**Assignment**
Leaving out the pictures, please retype each record exactly.

Object change listings
========

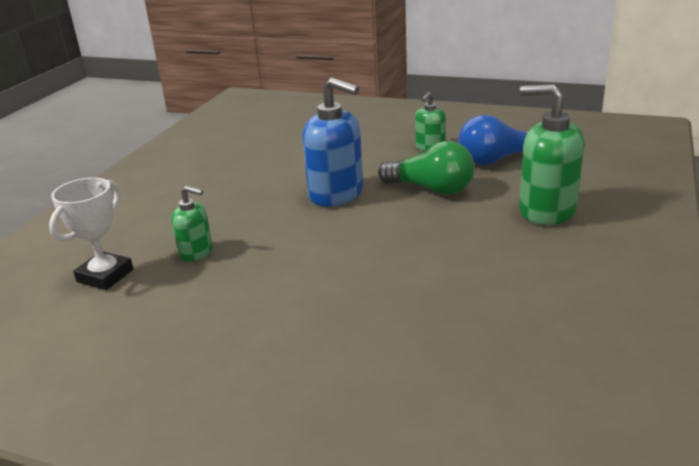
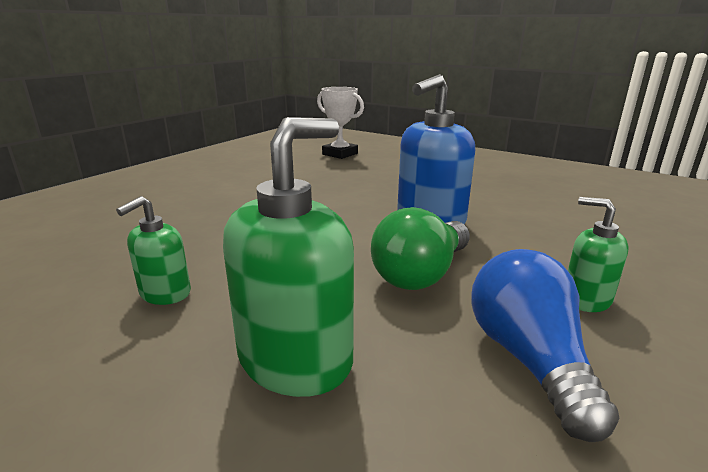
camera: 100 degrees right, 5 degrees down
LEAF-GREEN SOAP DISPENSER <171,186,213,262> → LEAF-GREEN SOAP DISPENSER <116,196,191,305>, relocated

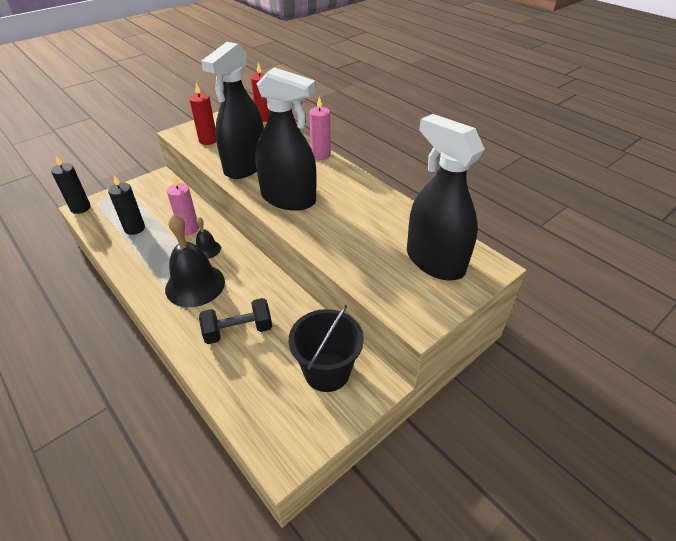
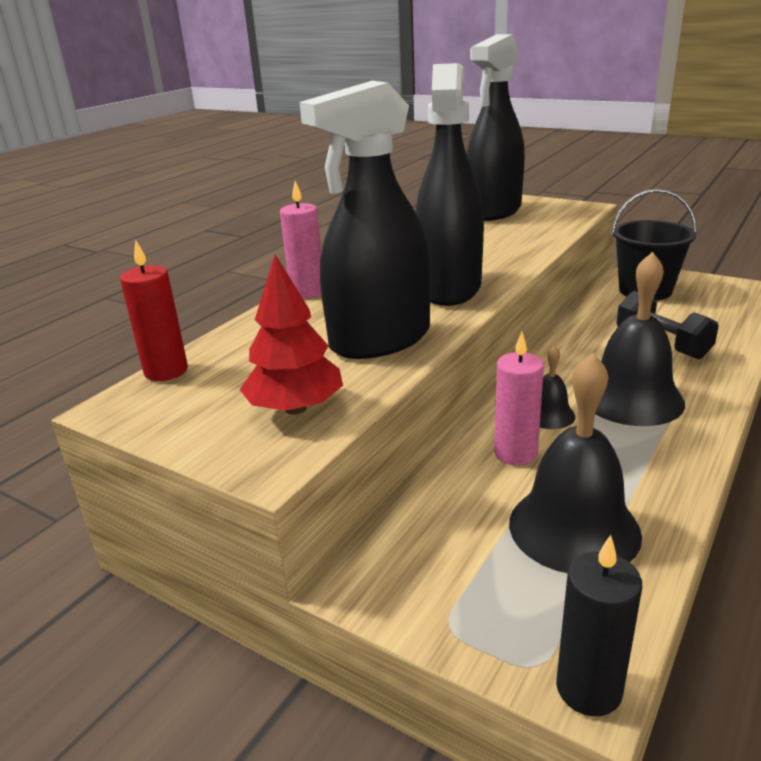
camera: 105 degrees left, 15 degrees down
BLACK SPRAY BOTTLE <201,42,264,179> → BLACK SPRAY BOTTLE <300,81,431,359>, 135 degrees clockwise
CRIMSON PILLAR CANDLE <189,83,216,145> → CRIMSON TREE <239,254,343,414>
BLACK PILLAR CANDLE <108,175,145,235> → BLACK BELL <509,353,642,573>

========

**Reply to the exercise**
camera: 100 degrees right, 5 degrees down
LEAF-GREEN SOAP DISPENSER <171,186,213,262> → LEAF-GREEN SOAP DISPENSER <116,196,191,305>, relocated

camera: 105 degrees left, 15 degrees down
BLACK SPRAY BOTTLE <201,42,264,179> → BLACK SPRAY BOTTLE <300,81,431,359>, 135 degrees clockwise
CRIMSON PILLAR CANDLE <189,83,216,145> → CRIMSON TREE <239,254,343,414>
BLACK PILLAR CANDLE <108,175,145,235> → BLACK BELL <509,353,642,573>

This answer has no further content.